### Materials provided
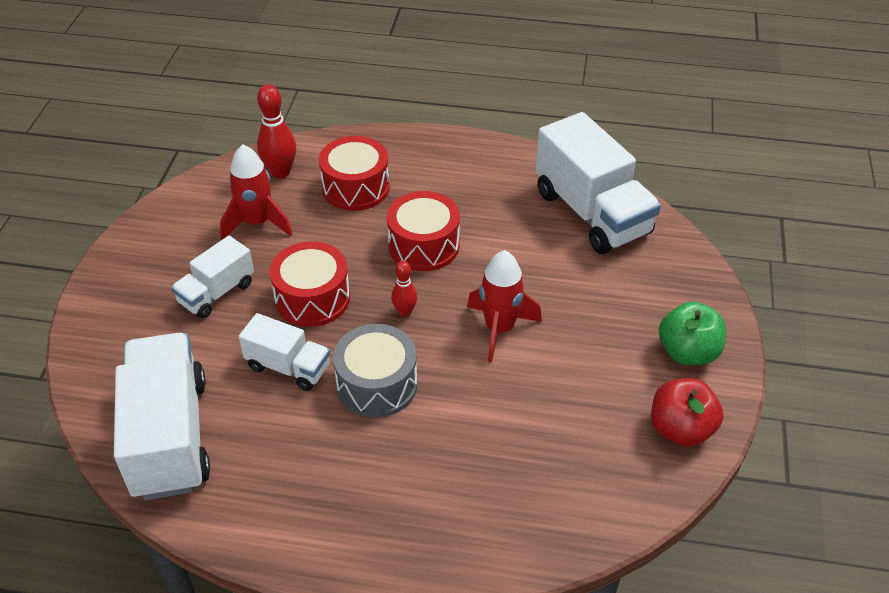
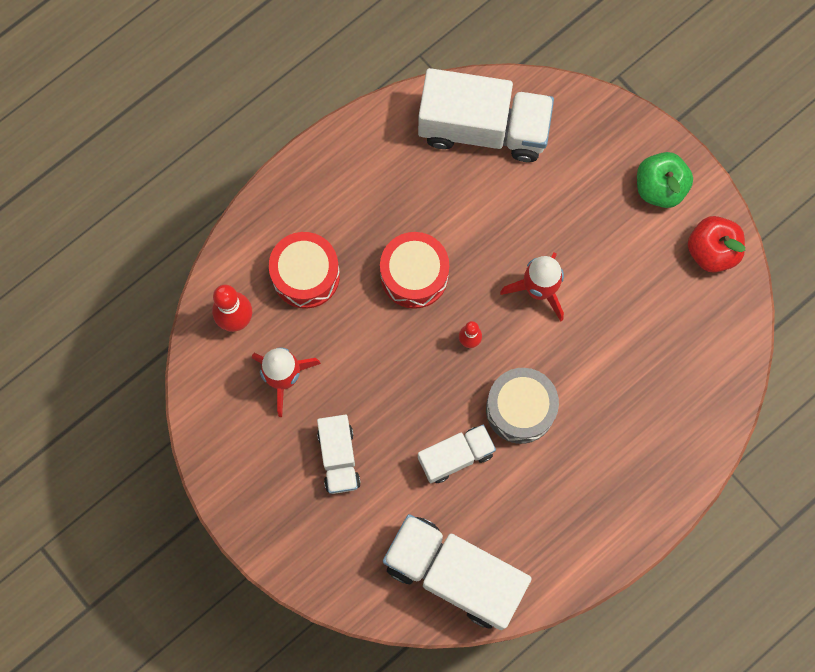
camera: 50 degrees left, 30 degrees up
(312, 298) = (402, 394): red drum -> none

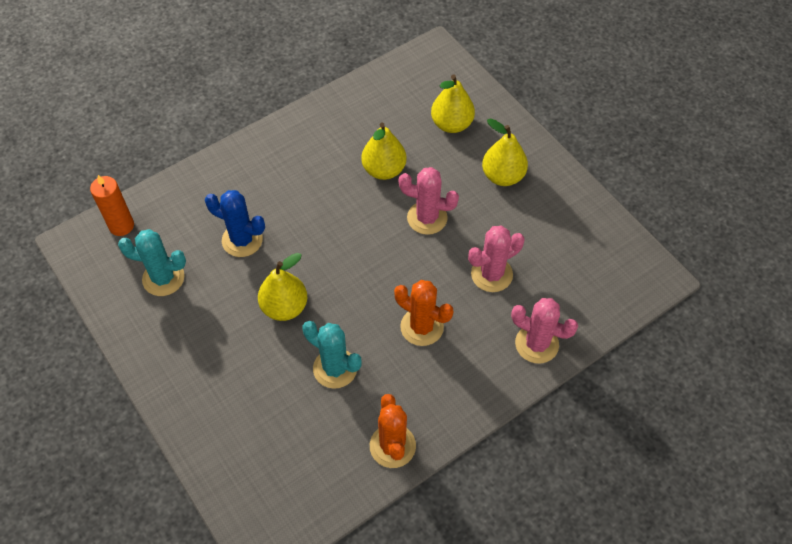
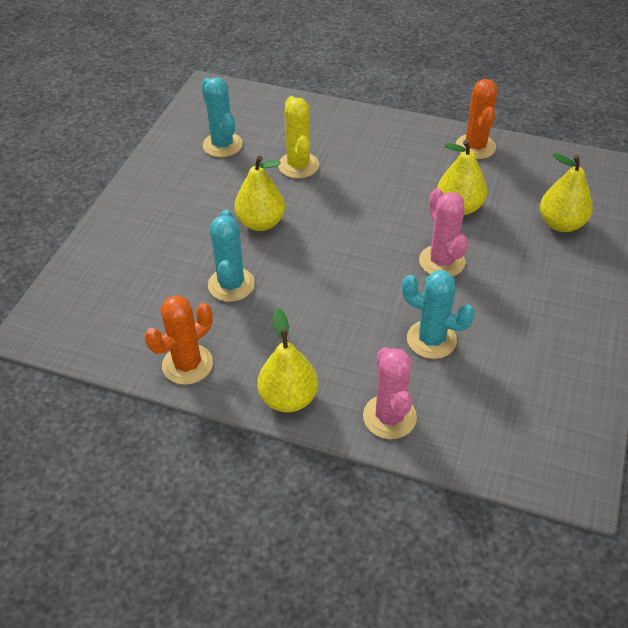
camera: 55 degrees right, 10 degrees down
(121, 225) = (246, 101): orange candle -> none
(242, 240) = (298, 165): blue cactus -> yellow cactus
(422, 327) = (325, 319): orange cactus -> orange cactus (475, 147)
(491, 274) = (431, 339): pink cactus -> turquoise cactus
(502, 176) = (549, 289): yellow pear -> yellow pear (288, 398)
######
- What is expected -
The task calls for every line of the material that contains the string "cactus".

- Reply -
(242, 240) = (298, 165): blue cactus -> yellow cactus
(422, 327) = (325, 319): orange cactus -> orange cactus (475, 147)
(491, 274) = (431, 339): pink cactus -> turquoise cactus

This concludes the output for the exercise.